Reproduce the records below exactly; the images should not appear.

-- Data extracts follows --

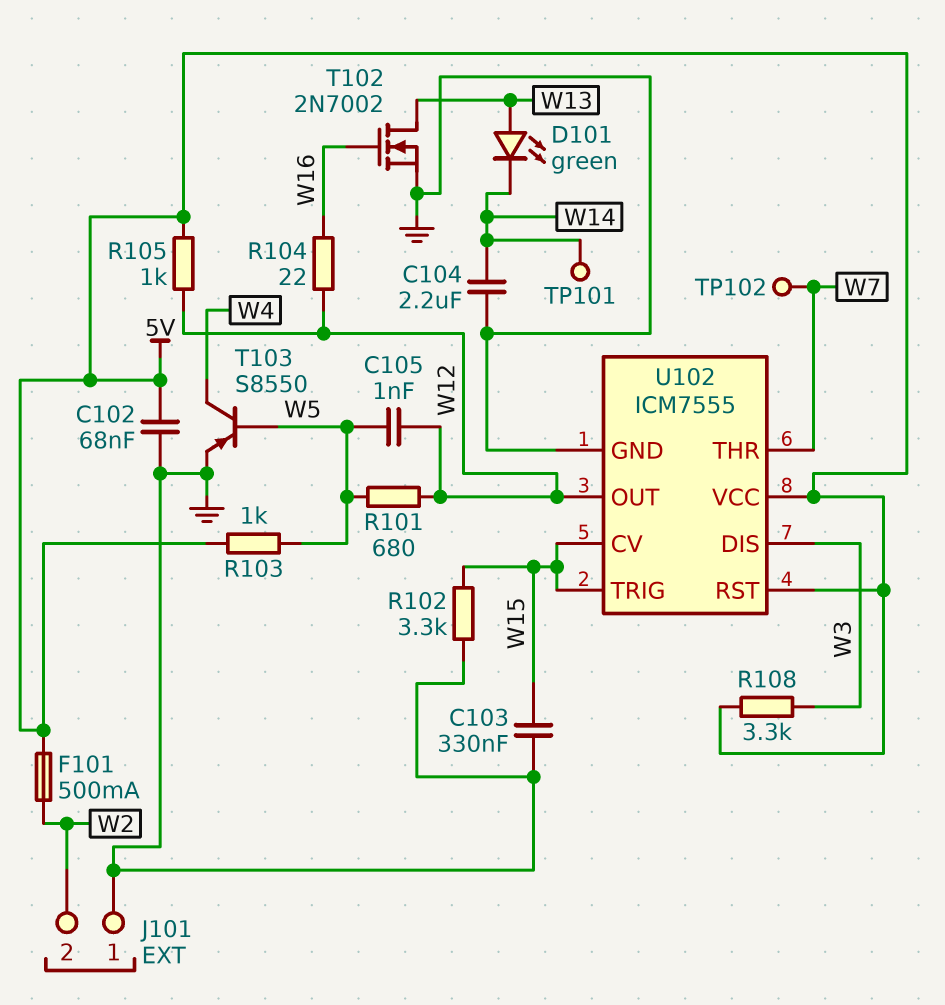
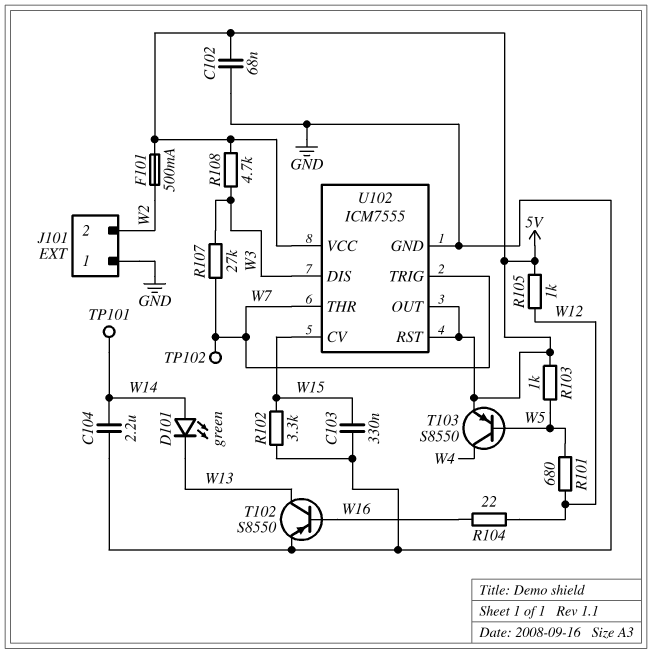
C105: 1nF (W5, W12) -> none
D101: LED green (A W13, K W14) -> LED green (A W14, K W13)
R107: none -> 27k (W3, W7)
R108: 3.3k (5V, W3) -> 4.7k (5V, W3)
T102: NMOS 2N7002 (G W16, D W13, S GND) -> PNP S8550 (B W16, C W13, E GND)
T103: PNP S8550 (B W5, C W4, E GND) -> PNP S8550 (B W5, C W4, E 5V)
U102 pin OUT: W12 -> 5V
U102 pin TRIG: W15 -> W7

-- Data extracts concluded --

▸ Answer below
C105: 1nF (W5, W12) -> none
D101: LED green (A W13, K W14) -> LED green (A W14, K W13)
R107: none -> 27k (W3, W7)
R108: 3.3k (5V, W3) -> 4.7k (5V, W3)
T102: NMOS 2N7002 (G W16, D W13, S GND) -> PNP S8550 (B W16, C W13, E GND)
T103: PNP S8550 (B W5, C W4, E GND) -> PNP S8550 (B W5, C W4, E 5V)
U102 pin OUT: W12 -> 5V
U102 pin TRIG: W15 -> W7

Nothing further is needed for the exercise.